====== Given data ======

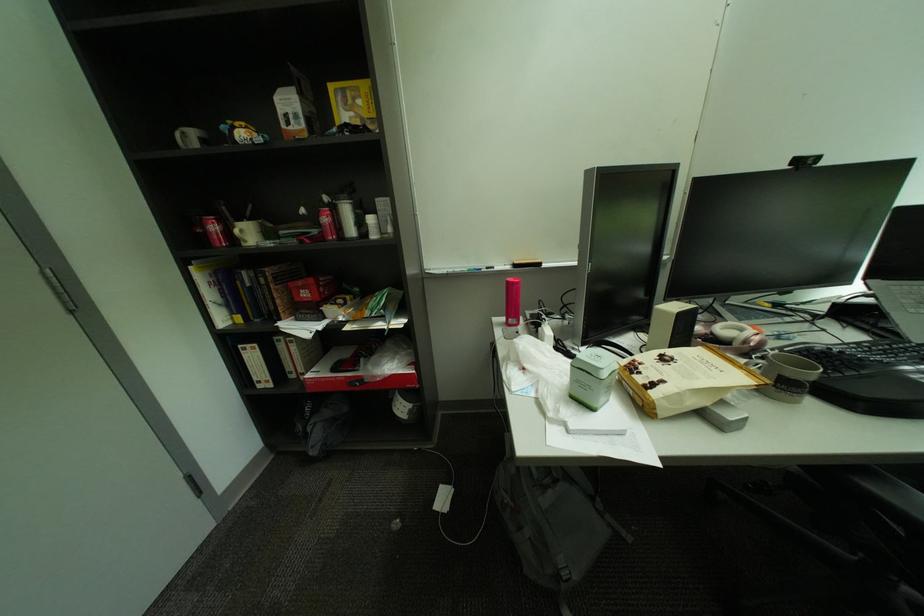
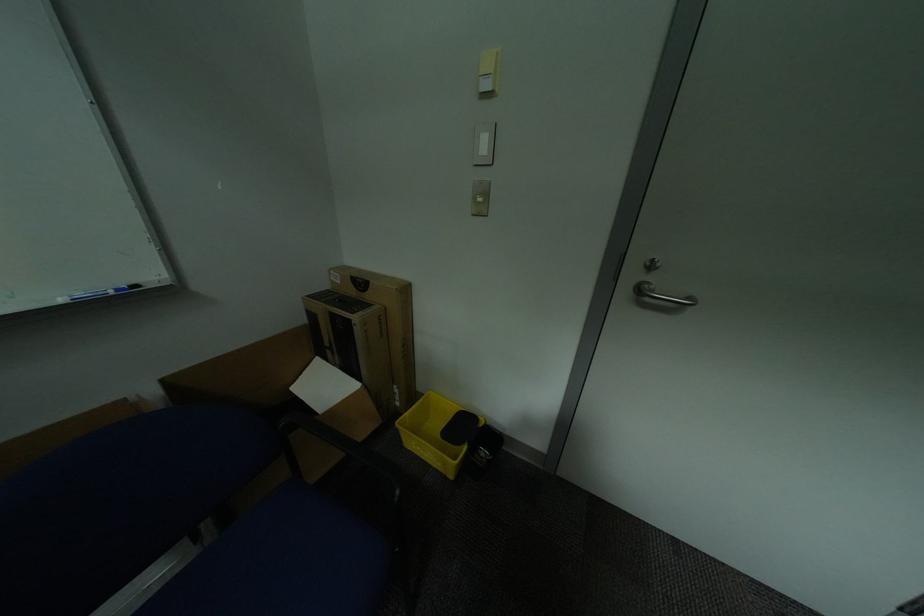
How did the camera likely rotate?

The camera's rotation is toward left-down.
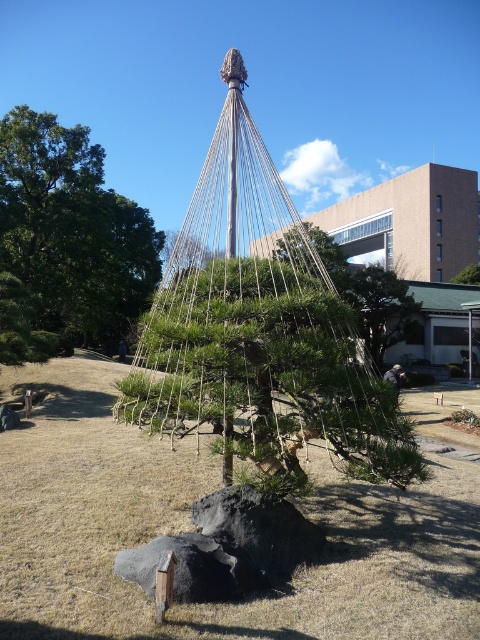
Question: Is green matte pine at center closer to the viewer compared to green leafy tree at center?

Choices:
 (A) yes
 (B) no

Answer: (A)

Question: Among these objects, which one is nearest to the camera?

Choices:
 (A) green matte pine at center
 (B) black rough rock at center
 (C) green leafy tree at upper left

Answer: (A)

Question: From the image, what is the correct spatial relationship of green matte pine at center in relation to green leafy tree at center?

Choices:
 (A) above
 (B) below

Answer: (B)

Question: Which is farther from the green leafy tree at center?

Choices:
 (A) black rough rock at center
 (B) green matte pine at center
 (C) green leafy tree at upper left

Answer: (A)

Question: Estimate the real-world distances between objects in this image. Which object is closer to the green leafy tree at center?

Choices:
 (A) black rough rock at center
 (B) green matte pine at center

Answer: (B)

Question: Is green matte pine at center smaller than black rough rock at center?

Choices:
 (A) yes
 (B) no

Answer: (B)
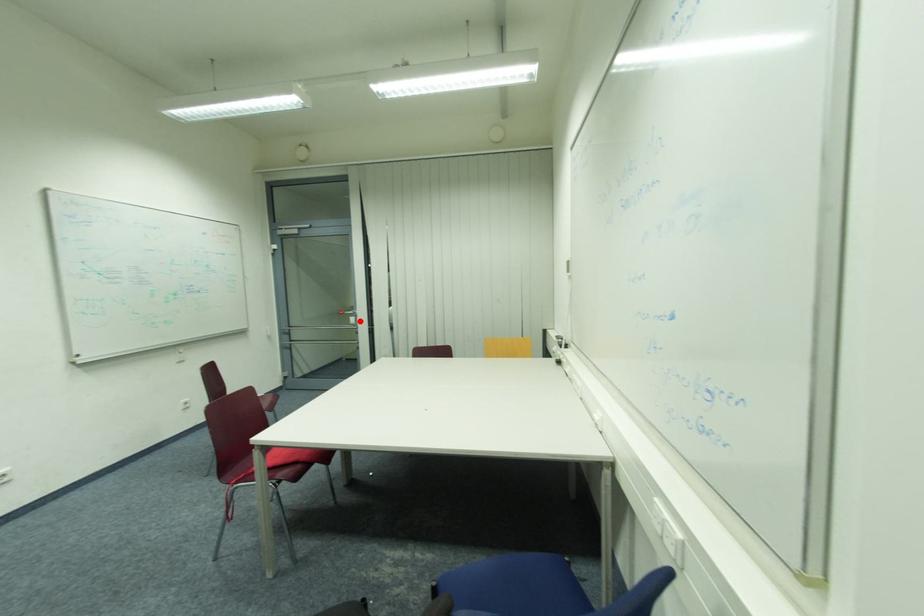
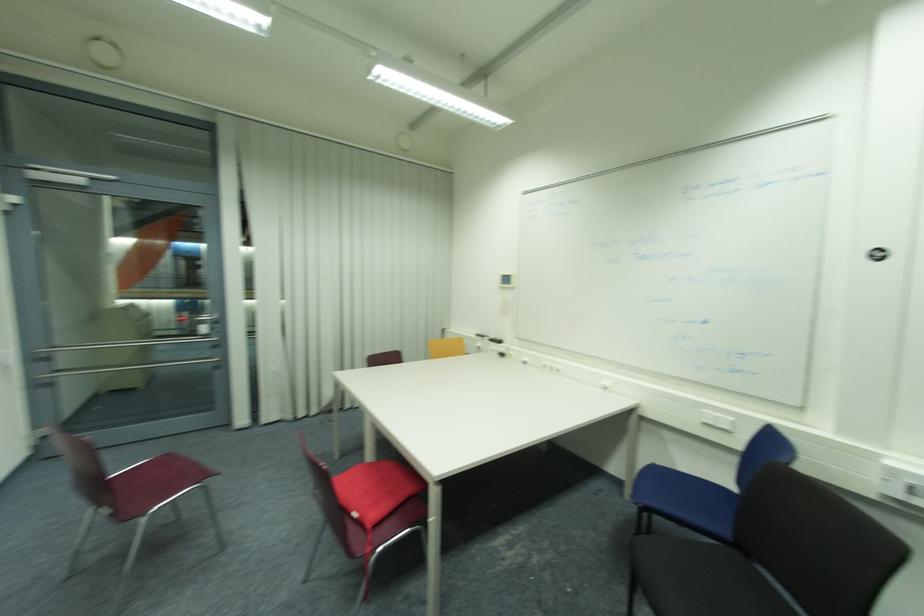
In the second image, find the point that corresponds to the highlighted location in the first image.

(217, 330)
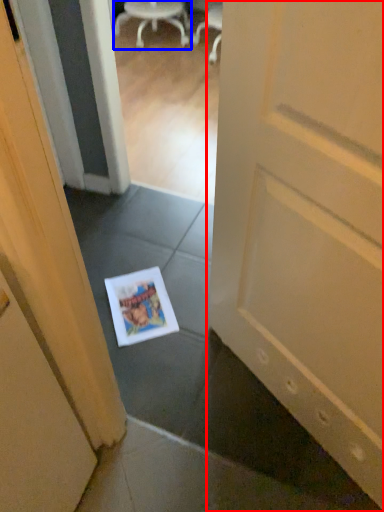
Question: Which point is further to the camera, door (highlighted by a red box) or chair (highlighted by a blue box)?

Choices:
 (A) door
 (B) chair

Answer: (B)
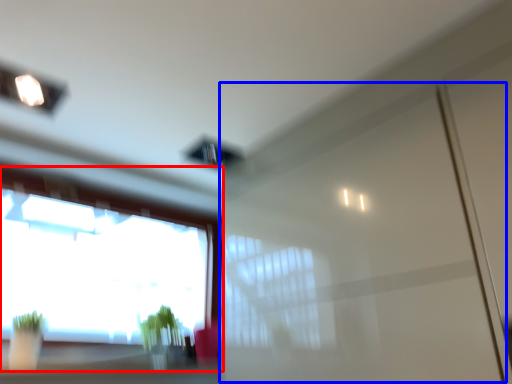
Question: Which of the following is the farthest to the observer, window (highlighted by a red box) or screen door (highlighted by a blue box)?

Choices:
 (A) window
 (B) screen door

Answer: (A)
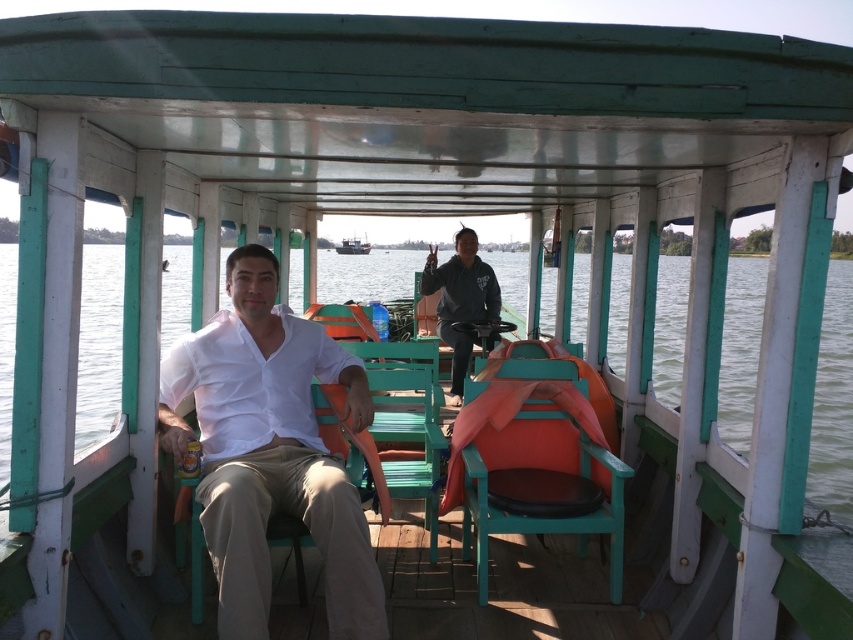
Question: Among these points, which one is farthest from the camera?

Choices:
 (A) (564, 467)
 (B) (352, 248)
 (C) (370, 328)
 (D) (460, 307)

Answer: (B)

Question: Is white matte shirt at center below green wood chair at center?

Choices:
 (A) yes
 (B) no

Answer: (B)

Question: Can you confirm if green wood chair at center is wider than dark gray hoodie at center?

Choices:
 (A) no
 (B) yes

Answer: (A)

Question: From the image, what is the correct spatial relationship of white matte shirt at center in relation to teal wood chair at center?

Choices:
 (A) below
 (B) above

Answer: (B)

Question: Estimate the real-world distances between objects in this image. Which object is closer to the dark gray hoodie at center?

Choices:
 (A) green wood chair at center
 (B) teal wood chair at center
 (C) wooden boat at center
 (D) white matte shirt at center

Answer: (A)

Question: Which is nearer to the wooden boat at center?

Choices:
 (A) teal wood chair at center
 (B) dark gray hoodie at center
 (C) green wood chair at center
 (D) white matte shirt at center

Answer: (B)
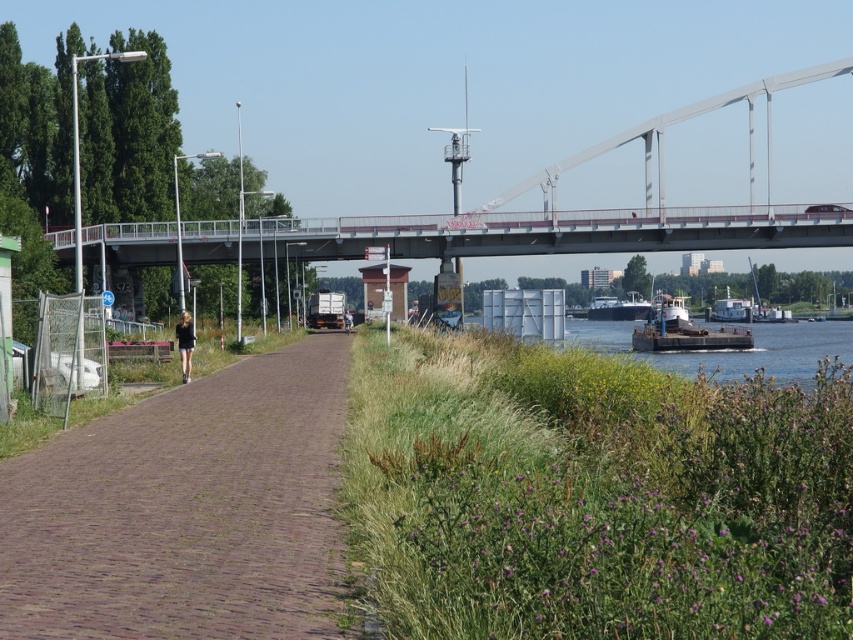
You are a photographer planning to capture the metallic gray bridge at upper center and the white matte barge at lower right in a single frame. Given their relative sizes, which object should you position closer to the center of your camera frame to ensure both are adequately visible?

Since the metallic gray bridge at upper center is wider than the white matte barge at lower right, you should position the metallic gray bridge at upper center closer to the center of your camera frame to ensure both are adequately visible.

You are a tourist standing on the riverside pathway and want to take a photo of both the white matte barge at lower right and the dark gray metallic barge at lower center. Since you only have a wide angle lens, which barge should you focus on to ensure both are in frame?

You should focus on the white matte barge at lower right because it is closer to the viewer than the dark gray metallic barge at lower center, allowing both to be captured within the wide angle lens frame.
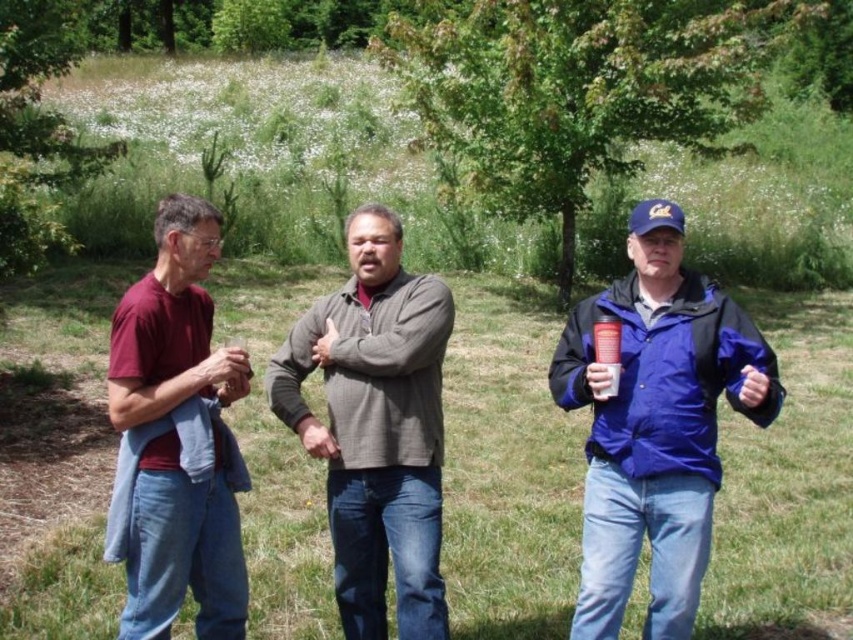
Question: Which object is closer to the camera taking this photo?

Choices:
 (A) gray sweater at center
 (B) blue matte jacket at right
 (C) maroon fabric shirt at left
 (D) metallic silver cup at right

Answer: (B)

Question: Can you confirm if maroon fabric shirt at left is smaller than metallic silver cup at right?

Choices:
 (A) no
 (B) yes

Answer: (A)

Question: Observing the image, what is the correct spatial positioning of blue matte jacket at right in reference to metallic silver cup at right?

Choices:
 (A) right
 (B) left

Answer: (A)

Question: Which object is positioned farthest from the blue matte jacket at right?

Choices:
 (A) metallic silver cup at right
 (B) gray sweater at center
 (C) maroon fabric shirt at left

Answer: (C)

Question: Is gray sweater at center positioned before maroon fabric shirt at left?

Choices:
 (A) no
 (B) yes

Answer: (A)

Question: Which point is closer to the camera?

Choices:
 (A) metallic silver cup at right
 (B) maroon fabric shirt at left

Answer: (B)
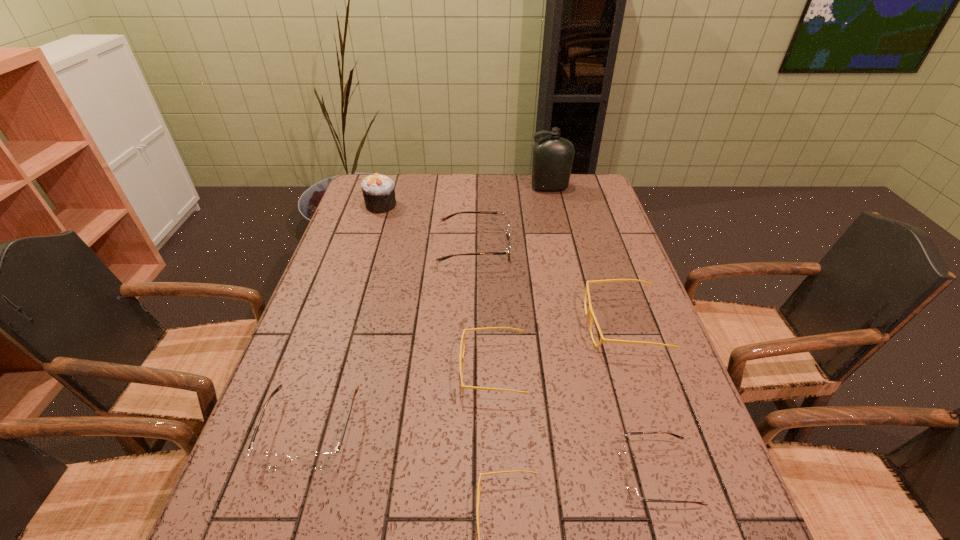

======

## Exercise
Update the records by changing every occurrence of "green matte pine" to "tall green pine" and leaving everything else unchanged. Write out all the records again with this change, but omit the pictures.

## Task response
How did the camera likely rotate?

The camera's rotation is toward left-down.
Question: Is tall green pine at center closer to the viewer compared to green leafy tree at center?

Choices:
 (A) yes
 (B) no

Answer: (A)

Question: Among these objects, which one is nearest to the camera?

Choices:
 (A) tall green pine at center
 (B) black rough rock at center
 (C) green leafy tree at upper left

Answer: (A)

Question: From the image, what is the correct spatial relationship of tall green pine at center in relation to green leafy tree at center?

Choices:
 (A) above
 (B) below

Answer: (B)

Question: Which is farther from the green leafy tree at center?

Choices:
 (A) black rough rock at center
 (B) tall green pine at center
 (C) green leafy tree at upper left

Answer: (A)

Question: Estimate the real-world distances between objects in this image. Which object is closer to the green leafy tree at center?

Choices:
 (A) black rough rock at center
 (B) tall green pine at center

Answer: (B)

Question: Is tall green pine at center smaller than black rough rock at center?

Choices:
 (A) yes
 (B) no

Answer: (B)
In the second image, find the point that corresponds to the highlighted location in the first image.

(217, 330)
Question: Which point is further to the camera, door (highlighted by a red box) or chair (highlighted by a blue box)?

Choices:
 (A) door
 (B) chair

Answer: (B)
Question: Which of the following is the farthest to the observer, window (highlighted by a red box) or screen door (highlighted by a blue box)?

Choices:
 (A) window
 (B) screen door

Answer: (A)
Question: Among these points, which one is farthest from the camera?

Choices:
 (A) (564, 467)
 (B) (352, 248)
 (C) (370, 328)
 (D) (460, 307)

Answer: (B)

Question: Is white matte shirt at center below green wood chair at center?

Choices:
 (A) yes
 (B) no

Answer: (B)

Question: Can you confirm if green wood chair at center is wider than dark gray hoodie at center?

Choices:
 (A) no
 (B) yes

Answer: (A)

Question: From the image, what is the correct spatial relationship of white matte shirt at center in relation to teal wood chair at center?

Choices:
 (A) below
 (B) above

Answer: (B)

Question: Estimate the real-world distances between objects in this image. Which object is closer to the dark gray hoodie at center?

Choices:
 (A) green wood chair at center
 (B) teal wood chair at center
 (C) wooden boat at center
 (D) white matte shirt at center

Answer: (A)

Question: Which is nearer to the wooden boat at center?

Choices:
 (A) teal wood chair at center
 (B) dark gray hoodie at center
 (C) green wood chair at center
 (D) white matte shirt at center

Answer: (B)
You are a photographer planning to capture the metallic gray bridge at upper center and the white matte barge at lower right in a single frame. Given their relative sizes, which object should you position closer to the center of your camera frame to ensure both are adequately visible?

Since the metallic gray bridge at upper center is wider than the white matte barge at lower right, you should position the metallic gray bridge at upper center closer to the center of your camera frame to ensure both are adequately visible.

You are a tourist standing on the riverside pathway and want to take a photo of both the white matte barge at lower right and the dark gray metallic barge at lower center. Since you only have a wide angle lens, which barge should you focus on to ensure both are in frame?

You should focus on the white matte barge at lower right because it is closer to the viewer than the dark gray metallic barge at lower center, allowing both to be captured within the wide angle lens frame.
Question: Which object is closer to the camera taking this photo?

Choices:
 (A) gray sweater at center
 (B) blue matte jacket at right
 (C) maroon fabric shirt at left
 (D) metallic silver cup at right

Answer: (B)

Question: Can you confirm if maroon fabric shirt at left is smaller than metallic silver cup at right?

Choices:
 (A) no
 (B) yes

Answer: (A)

Question: Observing the image, what is the correct spatial positioning of blue matte jacket at right in reference to metallic silver cup at right?

Choices:
 (A) right
 (B) left

Answer: (A)

Question: Which object is positioned farthest from the blue matte jacket at right?

Choices:
 (A) metallic silver cup at right
 (B) gray sweater at center
 (C) maroon fabric shirt at left

Answer: (C)

Question: Is gray sweater at center positioned before maroon fabric shirt at left?

Choices:
 (A) no
 (B) yes

Answer: (A)

Question: Which point is closer to the camera?

Choices:
 (A) metallic silver cup at right
 (B) maroon fabric shirt at left

Answer: (B)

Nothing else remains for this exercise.